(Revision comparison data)
*** Begin section ***

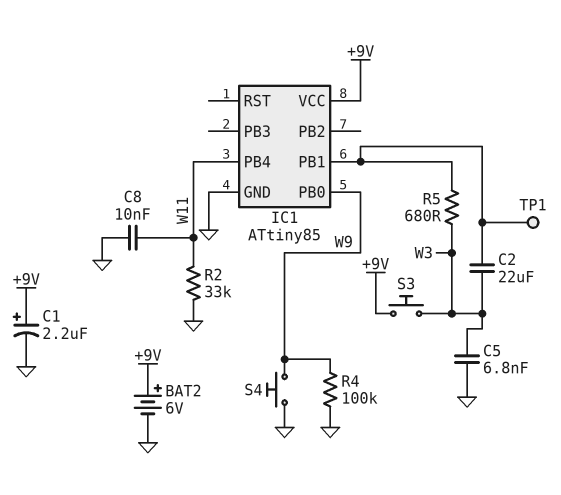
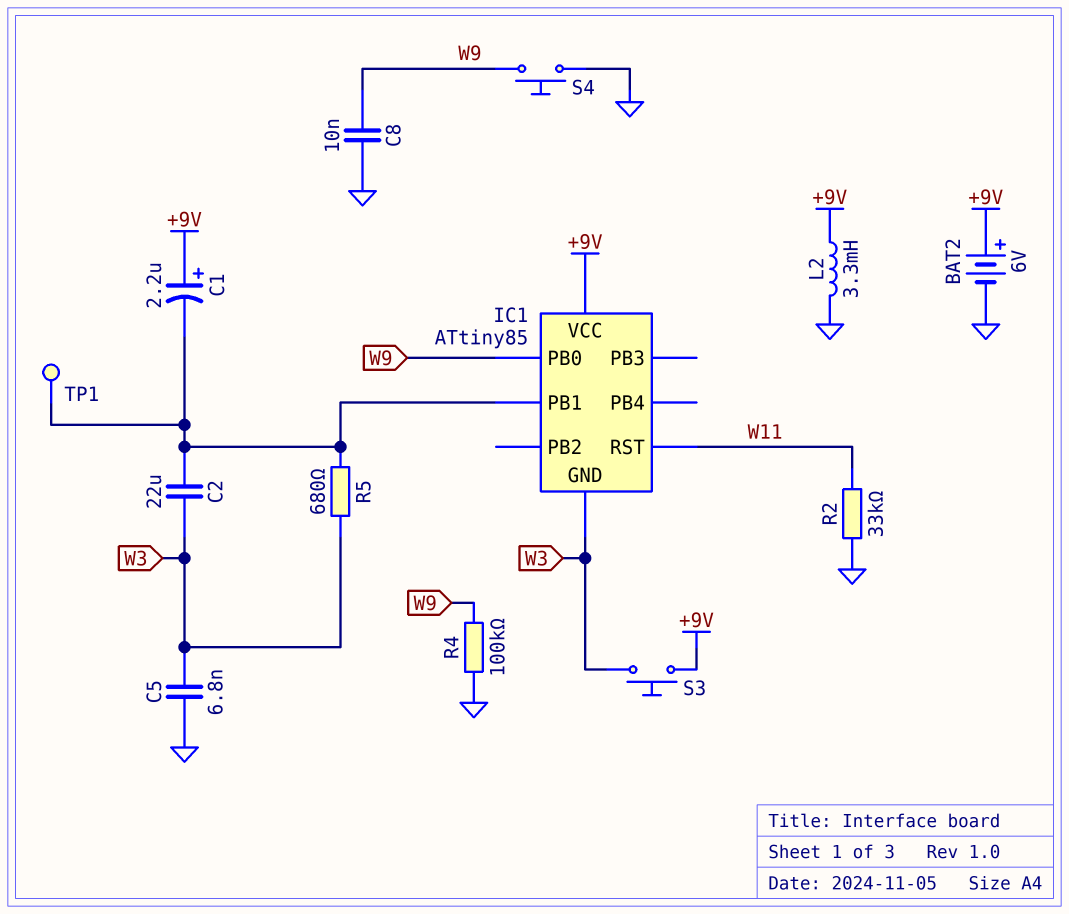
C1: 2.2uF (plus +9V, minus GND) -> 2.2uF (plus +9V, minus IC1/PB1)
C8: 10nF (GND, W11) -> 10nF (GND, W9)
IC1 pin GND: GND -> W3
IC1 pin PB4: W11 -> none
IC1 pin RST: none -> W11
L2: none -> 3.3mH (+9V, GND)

*** End section ***

**REQUIREMENT**
Retype every entry above exactly, leaving out the pictures.

**SOLUTION BELOW**
C1: 2.2uF (plus +9V, minus GND) -> 2.2uF (plus +9V, minus IC1/PB1)
C8: 10nF (GND, W11) -> 10nF (GND, W9)
IC1 pin GND: GND -> W3
IC1 pin PB4: W11 -> none
IC1 pin RST: none -> W11
L2: none -> 3.3mH (+9V, GND)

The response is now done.